** Opening Input material block **

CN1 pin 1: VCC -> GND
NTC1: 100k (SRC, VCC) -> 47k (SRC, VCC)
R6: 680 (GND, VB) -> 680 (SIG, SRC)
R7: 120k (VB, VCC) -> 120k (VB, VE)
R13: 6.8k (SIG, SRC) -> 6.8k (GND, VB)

** Closing Input material block **

## Instructions for the task
Word for word, repeat the line holding "R6: 680 (GND, VB) -> 680 (SIG, SRC)" and all lines after it through the end of the entries above.

## Reply to the exercise
R6: 680 (GND, VB) -> 680 (SIG, SRC)
R7: 120k (VB, VCC) -> 120k (VB, VE)
R13: 6.8k (SIG, SRC) -> 6.8k (GND, VB)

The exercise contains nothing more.